**BRIEF**
For each line below with the word "green", write out a copy.

**EXERCISE DATA**

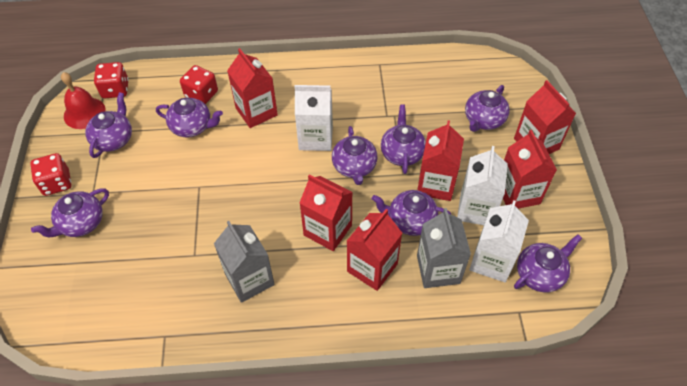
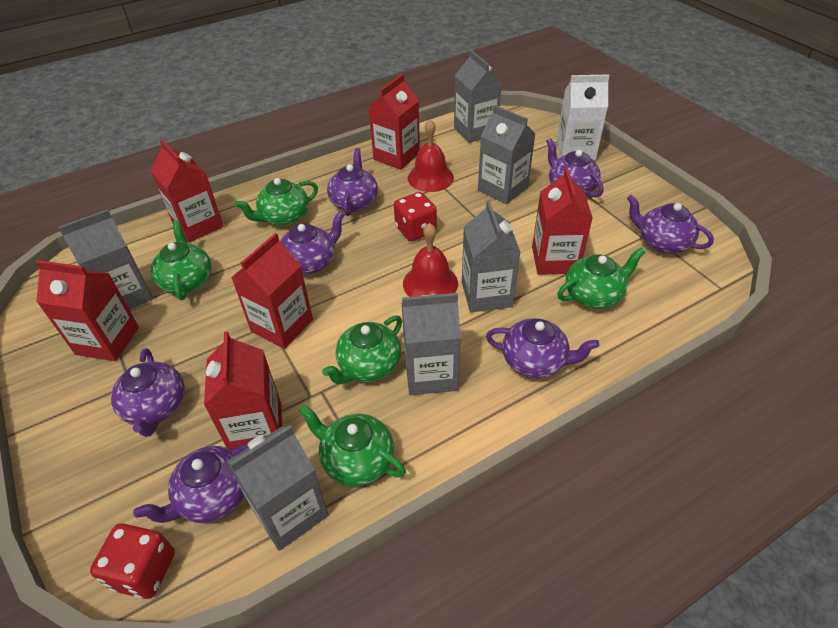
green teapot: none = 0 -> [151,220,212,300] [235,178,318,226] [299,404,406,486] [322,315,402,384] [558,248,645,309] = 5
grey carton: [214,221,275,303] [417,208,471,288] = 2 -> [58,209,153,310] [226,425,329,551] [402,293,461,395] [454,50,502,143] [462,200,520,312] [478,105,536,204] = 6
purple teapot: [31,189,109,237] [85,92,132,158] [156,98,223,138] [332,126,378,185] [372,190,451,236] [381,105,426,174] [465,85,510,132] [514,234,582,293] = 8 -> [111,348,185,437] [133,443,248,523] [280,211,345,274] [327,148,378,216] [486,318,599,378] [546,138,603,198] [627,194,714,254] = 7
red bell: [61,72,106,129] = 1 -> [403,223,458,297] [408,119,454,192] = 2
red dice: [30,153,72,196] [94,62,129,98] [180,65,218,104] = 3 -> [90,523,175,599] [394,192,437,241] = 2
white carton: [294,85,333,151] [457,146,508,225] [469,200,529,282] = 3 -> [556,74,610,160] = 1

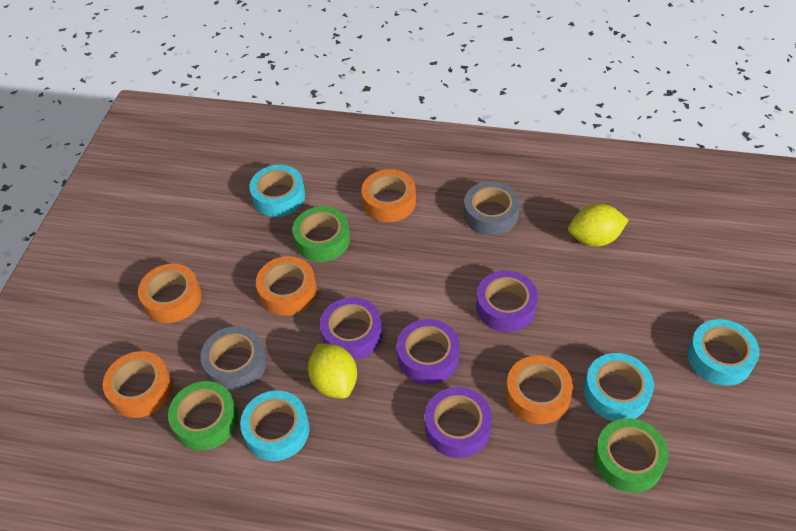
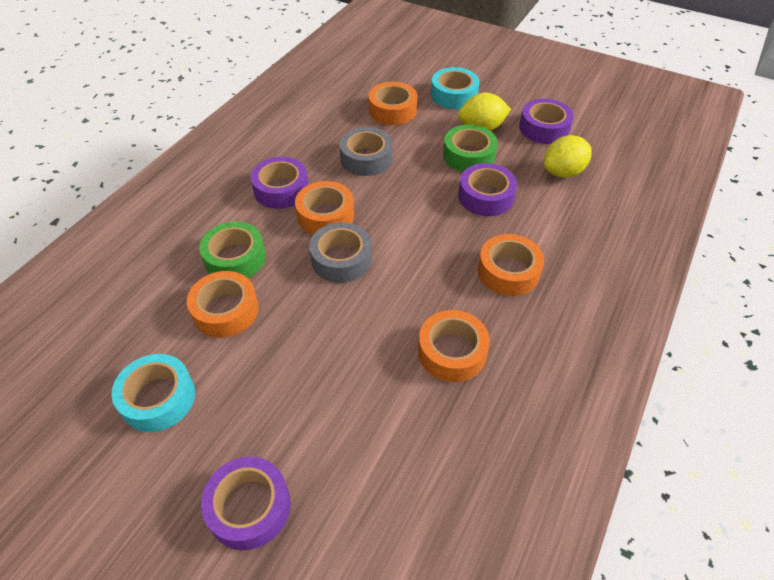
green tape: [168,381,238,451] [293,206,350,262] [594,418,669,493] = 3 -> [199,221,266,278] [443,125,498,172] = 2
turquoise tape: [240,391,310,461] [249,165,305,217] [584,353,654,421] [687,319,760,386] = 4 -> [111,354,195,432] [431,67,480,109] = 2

**RESPONSE FOR THIS EXERCISE**
green teapot: none = 0 -> [151,220,212,300] [235,178,318,226] [299,404,406,486] [322,315,402,384] [558,248,645,309] = 5
green tape: [168,381,238,451] [293,206,350,262] [594,418,669,493] = 3 -> [199,221,266,278] [443,125,498,172] = 2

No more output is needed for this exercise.